• **PROMPT**
This task calls for every entry below to be repeated exactly, without the pictures.

--- STUDY MATERIAL Enclosed Below ---

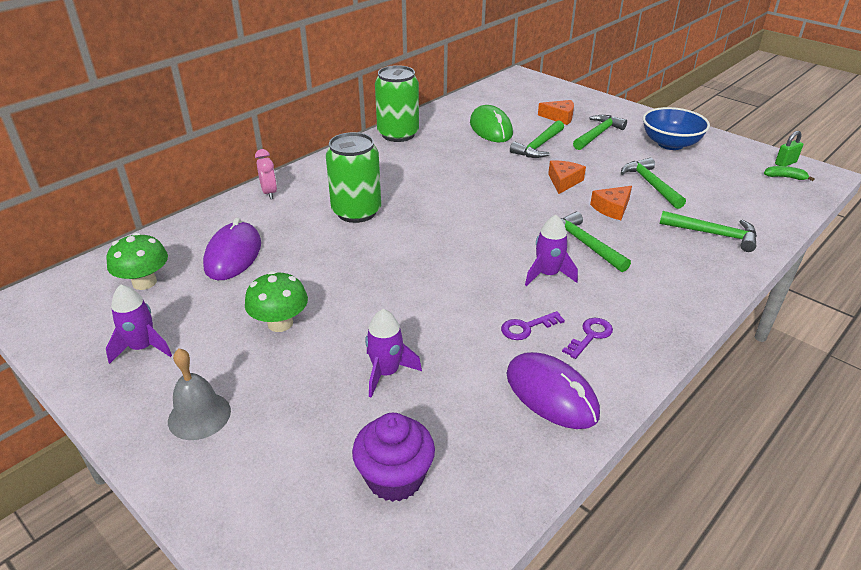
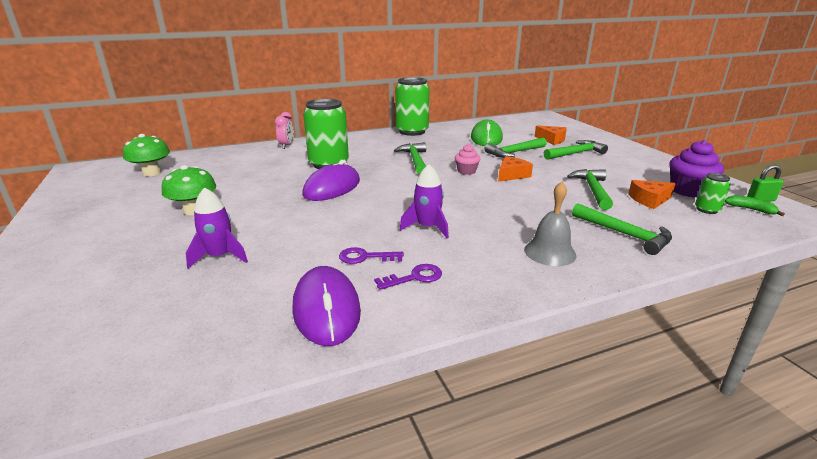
camera: 25 degrees right, 10 degrees down
(143, 347) = (100, 203): purple rocket -> none
(199, 415) = (71, 246): grey bell -> grey bell (550, 252)
(233, 255) = (220, 170): purple mouse -> purple mouse (332, 188)
(395, 478) = (126, 327): purple cupcake -> purple cupcake (688, 191)
(515, 187) = (466, 171): none -> pink cupcake
(585, 244) = (484, 215): green hammer -> green hammer (415, 160)
(612, 208) = (537, 198): orange cheese -> orange cheese (649, 200)
(670, 144) = (641, 169): blue bowl -> none
(754, 186) = (707, 210): none -> green can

--- End of Enclosed STUDY MATERIAL ---

• **RESPONSE TO THE EXERCISE**
camera: 25 degrees right, 10 degrees down
(143, 347) = (100, 203): purple rocket -> none
(199, 415) = (71, 246): grey bell -> grey bell (550, 252)
(233, 255) = (220, 170): purple mouse -> purple mouse (332, 188)
(395, 478) = (126, 327): purple cupcake -> purple cupcake (688, 191)
(515, 187) = (466, 171): none -> pink cupcake
(585, 244) = (484, 215): green hammer -> green hammer (415, 160)
(612, 208) = (537, 198): orange cheese -> orange cheese (649, 200)
(670, 144) = (641, 169): blue bowl -> none
(754, 186) = (707, 210): none -> green can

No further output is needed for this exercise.